→ WORK REQUEST
Return the material exactly, first line through the line containing "C109: none -> 1.5uF (plus GND, minus -9V)", and nothing more. Pictures stay out.

→ PROVIDED DATA
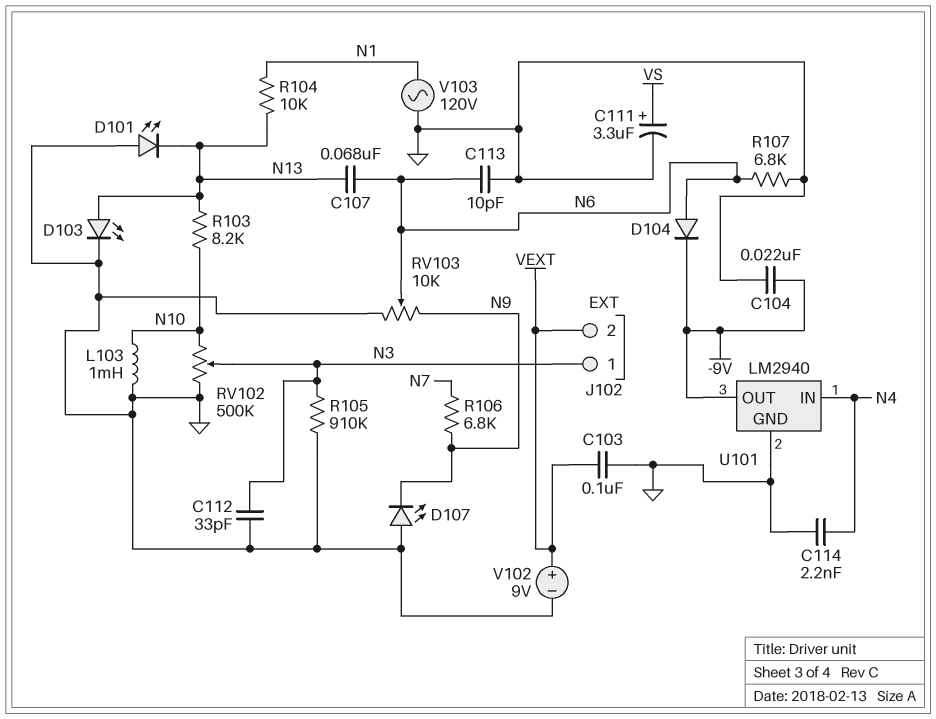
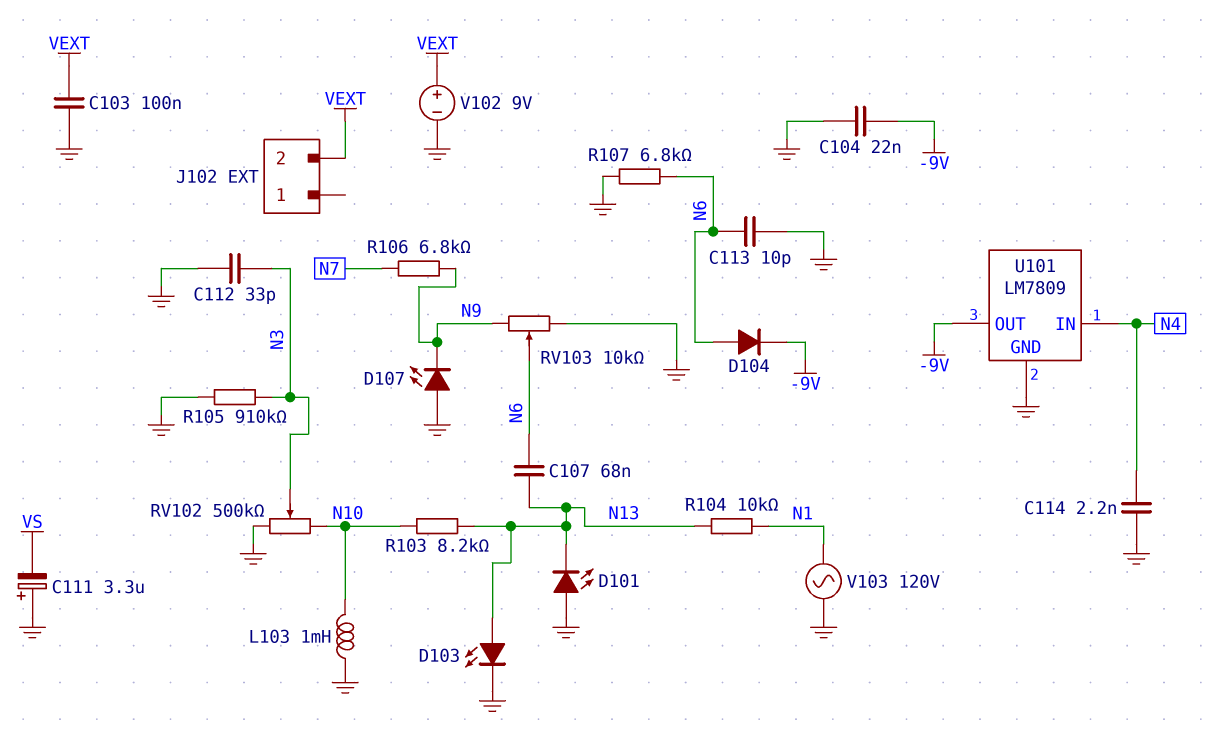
C111: 3.3uF (plus VS, minus GND) -> 3.3uF (plus GND, minus VS)
J102 pin 1: N3 -> none
U101: LM2940 -> LM7809

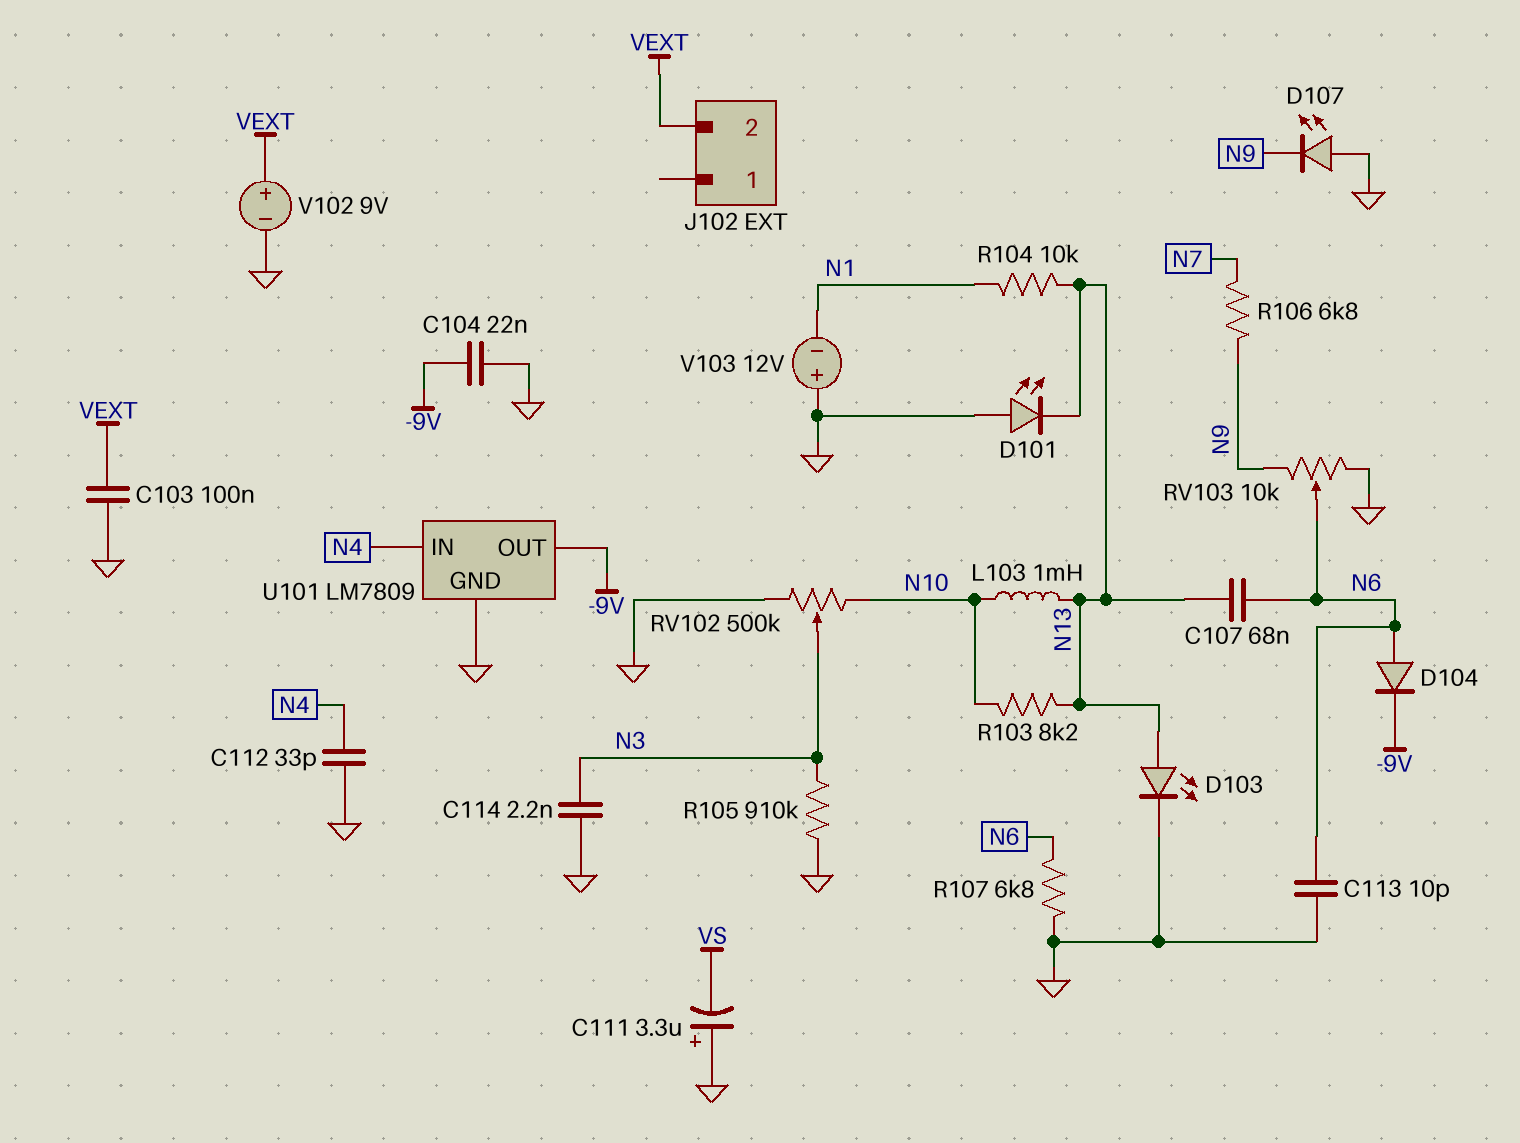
C112: 33pF (GND, N3) -> 33pF (GND, N4)
C114: 2.2nF (GND, N4) -> 2.2nF (GND, N3)
L103: 1mH (GND, N10) -> 1mH (N10, N13)
V103: AC 120V (GND, N1) -> 12V (plus GND, minus N1)

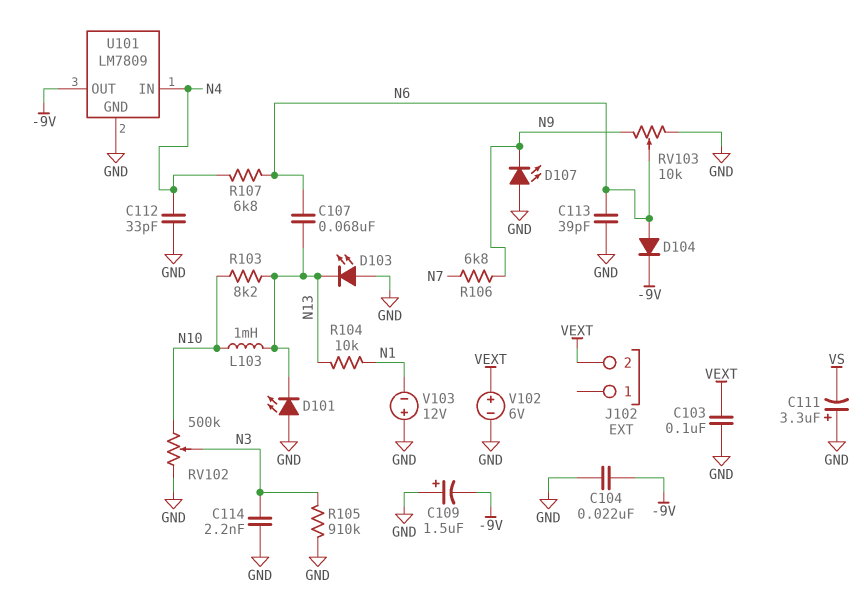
C109: none -> 1.5uF (plus GND, minus -9V)
C113: 10pF (GND, N6) -> 39pF (GND, N6)
D103: LED (A N13, K GND) -> LED (A GND, K N13)
R107: 6.8k (GND, N6) -> 6.8k (N4, N6)
V102: 9V (plus VEXT, minus GND) -> 6V (plus VEXT, minus GND)

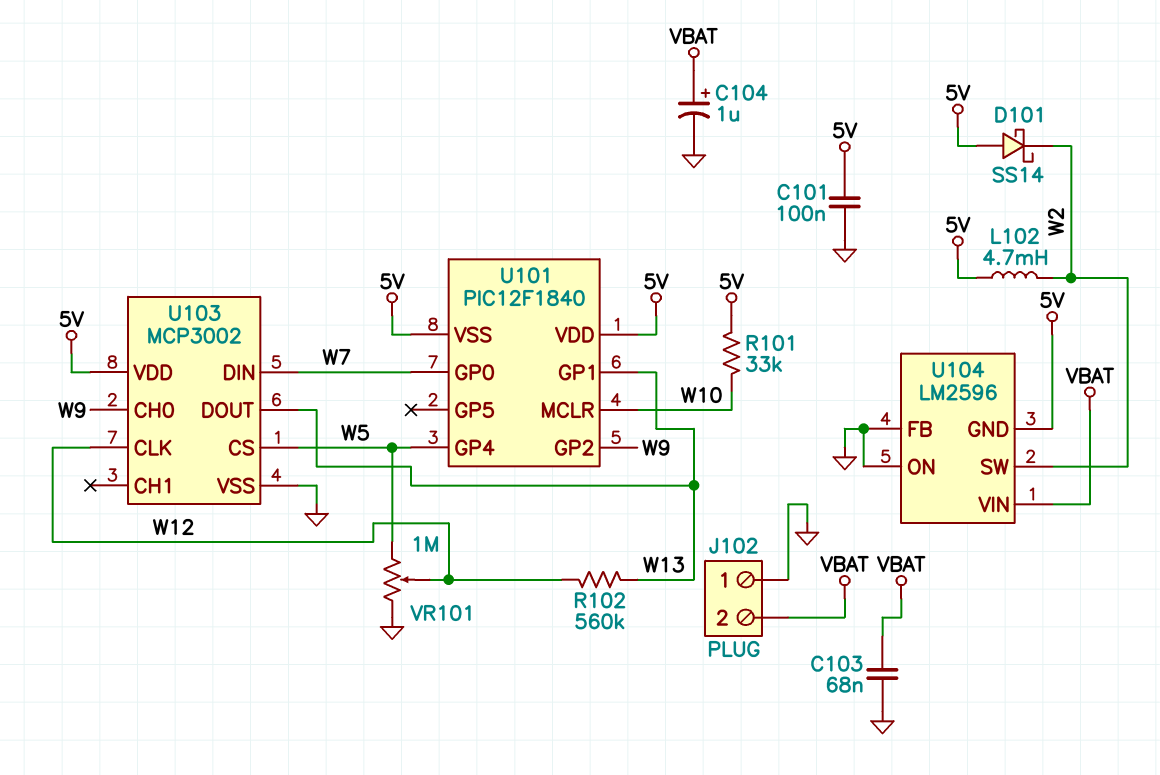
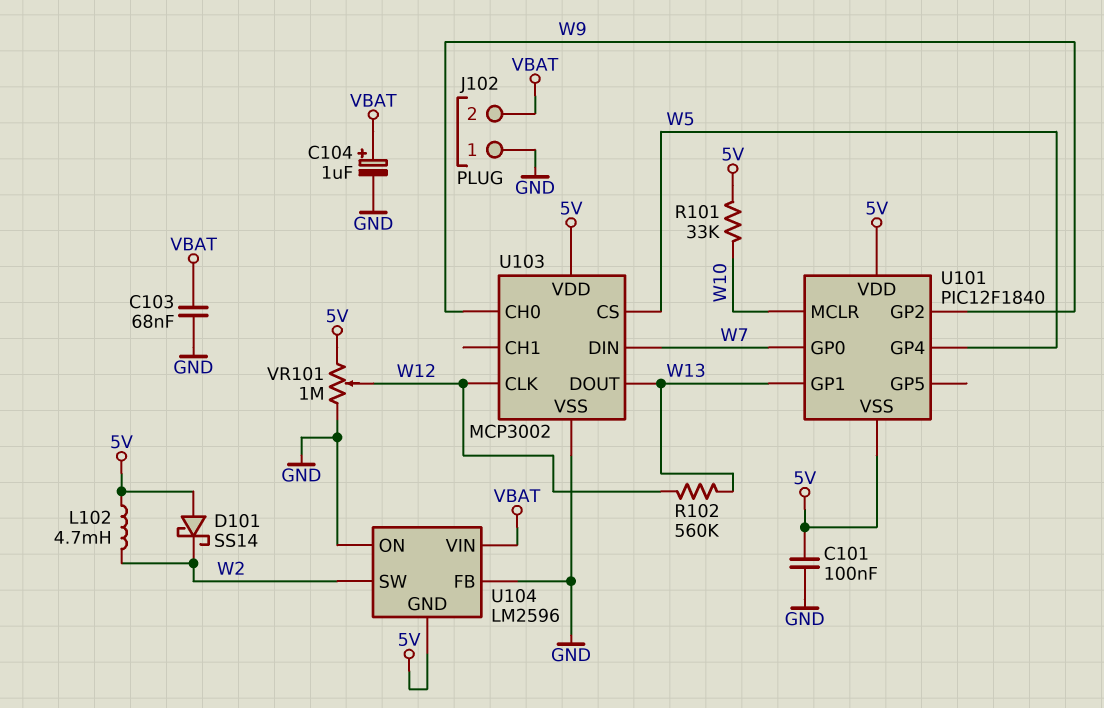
VR101: 1M (GND, W5, wiper W12) -> 1M (5V, GND, wiper W12)

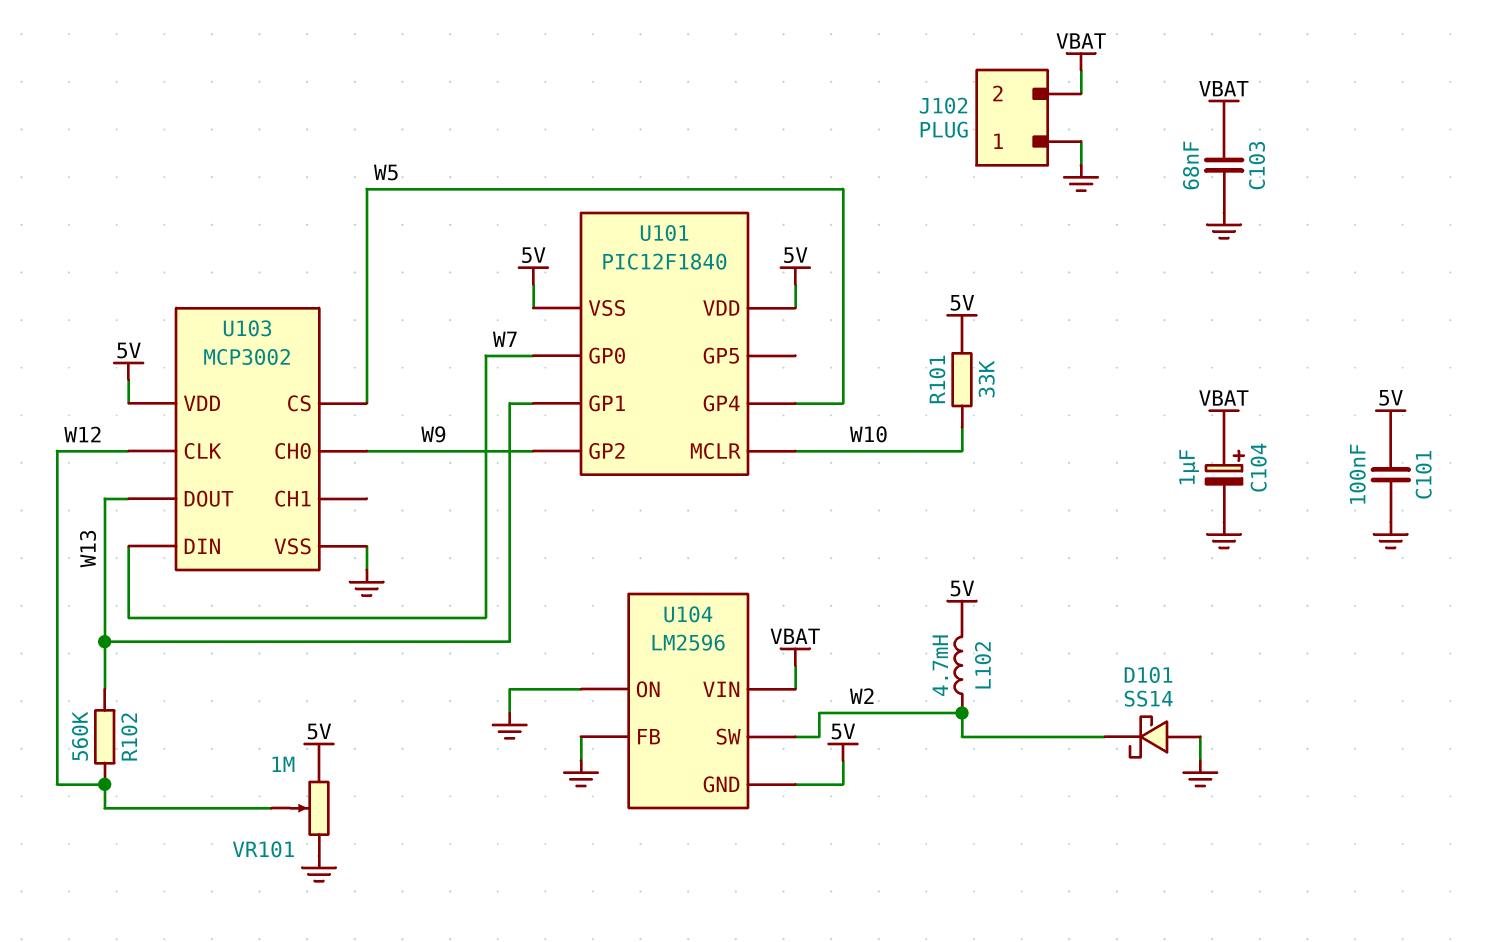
D101: schottky SS14 (A 5V, K W2) -> schottky SS14 (A GND, K W2)

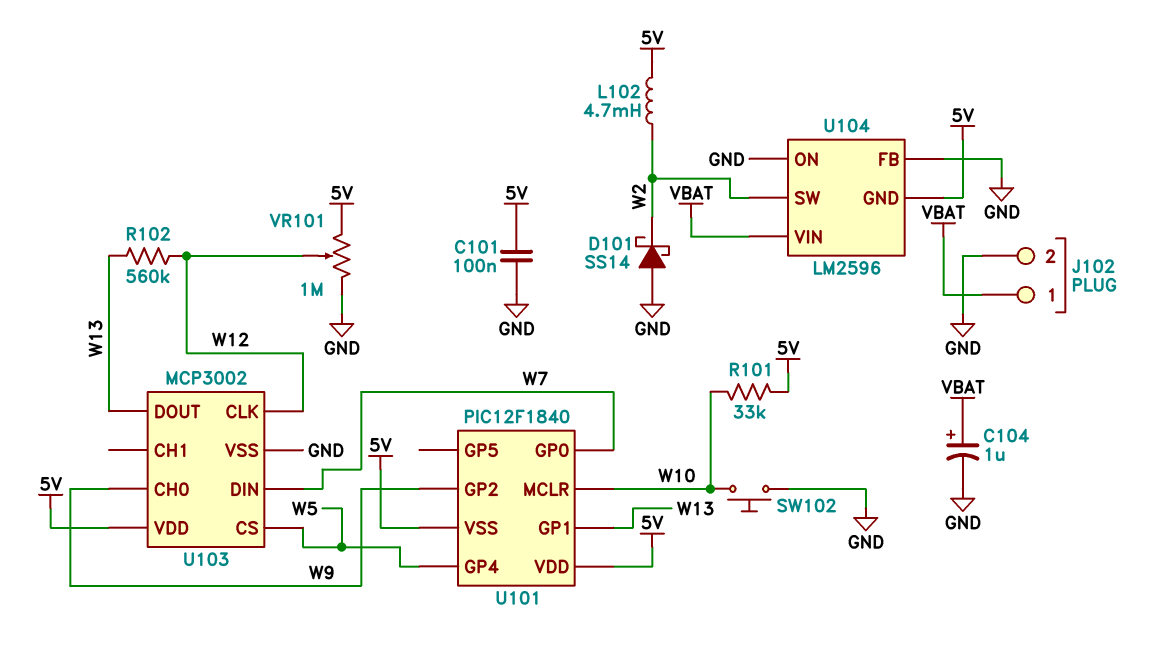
C103: 68nF (GND, VBAT) -> none
J102 pin 1: GND -> VBAT
J102 pin 2: VBAT -> GND
SW102: none -> button (GND, W10)

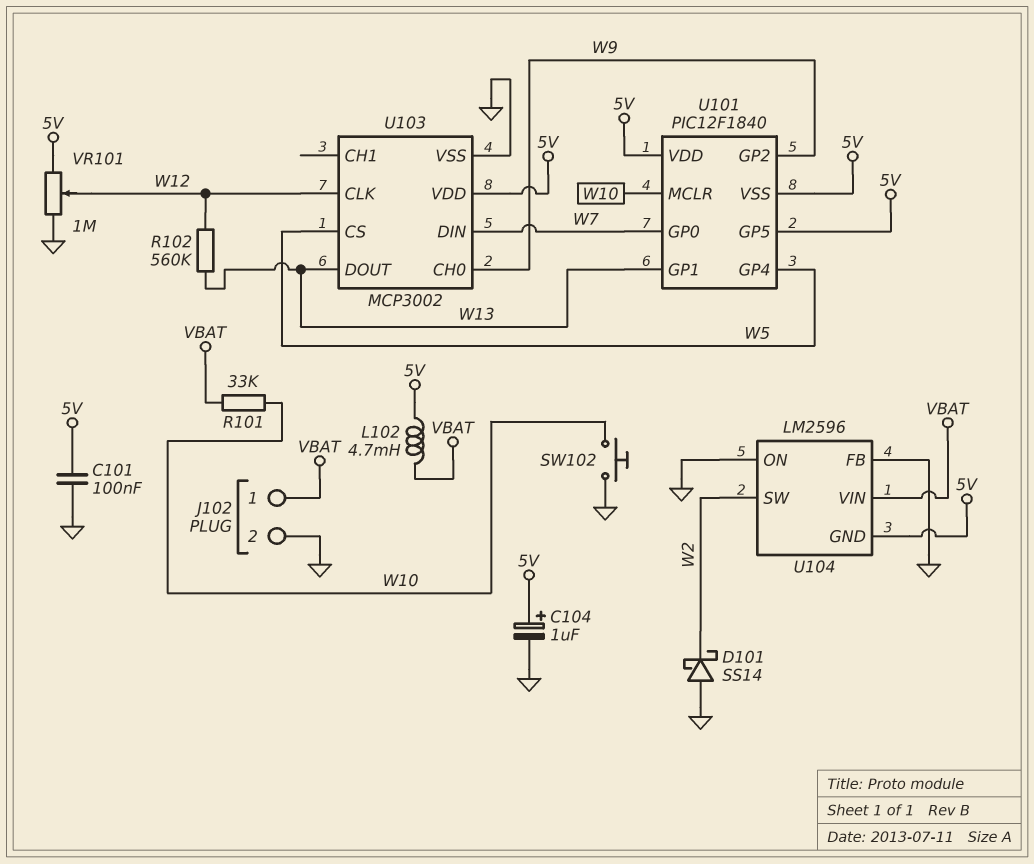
C104: 1uF (plus VBAT, minus GND) -> 1uF (plus 5V, minus GND)
L102: 4.7mH (5V, W2) -> 4.7mH (5V, VBAT)
R101: 33k (5V, W10) -> 33k (VBAT, W10)
U101 pin GP5: none -> 5V

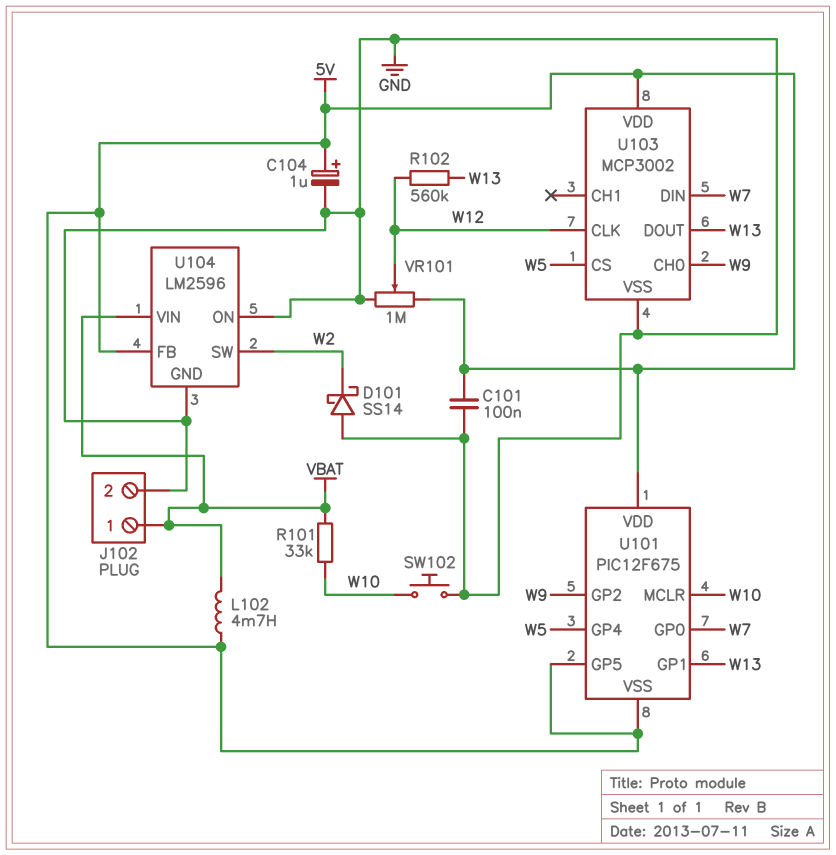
U101: PIC12F1840 -> PIC12F675
U104 pin FB: GND -> 5V
U104 pin GND: 5V -> GND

→ RESULT
C111: 3.3uF (plus VS, minus GND) -> 3.3uF (plus GND, minus VS)
J102 pin 1: N3 -> none
U101: LM2940 -> LM7809

C112: 33pF (GND, N3) -> 33pF (GND, N4)
C114: 2.2nF (GND, N4) -> 2.2nF (GND, N3)
L103: 1mH (GND, N10) -> 1mH (N10, N13)
V103: AC 120V (GND, N1) -> 12V (plus GND, minus N1)

C109: none -> 1.5uF (plus GND, minus -9V)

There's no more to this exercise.